Stored data entries:
────────────────
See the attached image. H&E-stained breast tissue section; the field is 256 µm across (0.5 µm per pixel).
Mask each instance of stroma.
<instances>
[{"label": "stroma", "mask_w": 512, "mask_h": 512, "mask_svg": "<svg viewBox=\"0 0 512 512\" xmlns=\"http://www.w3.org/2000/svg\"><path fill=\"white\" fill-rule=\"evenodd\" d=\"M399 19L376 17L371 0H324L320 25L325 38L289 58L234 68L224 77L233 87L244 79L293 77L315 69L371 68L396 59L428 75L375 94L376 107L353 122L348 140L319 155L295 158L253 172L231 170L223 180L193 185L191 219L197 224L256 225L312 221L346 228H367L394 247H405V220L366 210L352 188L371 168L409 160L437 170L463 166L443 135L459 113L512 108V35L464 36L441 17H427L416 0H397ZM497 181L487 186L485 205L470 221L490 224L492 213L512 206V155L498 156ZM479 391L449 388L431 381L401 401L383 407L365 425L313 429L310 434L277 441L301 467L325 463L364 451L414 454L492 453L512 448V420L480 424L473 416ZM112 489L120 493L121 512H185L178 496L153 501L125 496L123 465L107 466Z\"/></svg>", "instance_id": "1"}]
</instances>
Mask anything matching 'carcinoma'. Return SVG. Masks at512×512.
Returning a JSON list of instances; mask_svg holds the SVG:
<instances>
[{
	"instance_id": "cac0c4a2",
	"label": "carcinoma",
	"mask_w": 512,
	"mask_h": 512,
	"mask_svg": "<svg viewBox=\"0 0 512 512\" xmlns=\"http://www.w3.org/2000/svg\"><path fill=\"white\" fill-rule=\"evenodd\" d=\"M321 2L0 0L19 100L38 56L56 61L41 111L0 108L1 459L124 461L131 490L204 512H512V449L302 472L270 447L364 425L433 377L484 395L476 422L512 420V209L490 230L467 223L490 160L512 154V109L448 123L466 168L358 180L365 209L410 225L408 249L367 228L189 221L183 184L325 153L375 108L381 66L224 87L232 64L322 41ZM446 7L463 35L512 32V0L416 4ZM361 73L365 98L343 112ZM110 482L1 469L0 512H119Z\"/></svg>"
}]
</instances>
────────────────
Copy down the whole of the data above, matching it exactly.

See the attached image. H&E-stained breast tissue section; the field is 256 µm across (0.5 µm per pixel).
Mask each instance of stroma.
<instances>
[{"label": "stroma", "mask_w": 512, "mask_h": 512, "mask_svg": "<svg viewBox=\"0 0 512 512\" xmlns=\"http://www.w3.org/2000/svg\"><path fill=\"white\" fill-rule=\"evenodd\" d=\"M399 19L376 17L371 0H324L320 25L325 38L289 58L234 68L224 77L233 87L244 79L293 77L315 69L371 68L396 59L428 75L375 94L376 107L353 122L348 140L319 155L295 158L253 172L231 170L223 180L193 185L191 219L197 224L256 225L312 221L346 228H367L394 247H405V220L366 210L352 188L371 168L409 160L437 170L463 166L443 135L459 113L512 108V35L464 36L441 17H427L416 0H397ZM497 181L487 186L485 205L470 221L490 224L492 213L512 206V155L498 156ZM479 391L449 388L431 381L401 401L383 407L365 425L313 429L310 434L277 441L301 467L325 463L364 451L414 454L492 453L512 448V420L480 424L473 416ZM112 489L120 493L121 512H185L178 496L153 501L125 496L123 465L107 466Z\"/></svg>", "instance_id": "1"}]
</instances>
Mask anything matching 'carcinoma'. Return SVG. Masks at512×512.
Returning a JSON list of instances; mask_svg holds the SVG:
<instances>
[{
	"instance_id": "cac0c4a2",
	"label": "carcinoma",
	"mask_w": 512,
	"mask_h": 512,
	"mask_svg": "<svg viewBox=\"0 0 512 512\" xmlns=\"http://www.w3.org/2000/svg\"><path fill=\"white\" fill-rule=\"evenodd\" d=\"M321 2L0 0L19 100L38 56L56 61L41 111L0 108L1 459L124 461L131 490L204 512H512V449L302 472L270 447L364 425L433 377L484 395L476 422L512 420V209L490 230L467 223L490 160L512 154V109L448 123L466 168L358 180L365 209L410 225L408 249L367 228L189 221L183 184L325 153L375 108L381 66L224 87L232 64L322 41ZM446 7L463 35L512 32V0L416 4ZM361 73L365 98L343 112ZM110 482L1 469L0 512H119Z\"/></svg>"
}]
</instances>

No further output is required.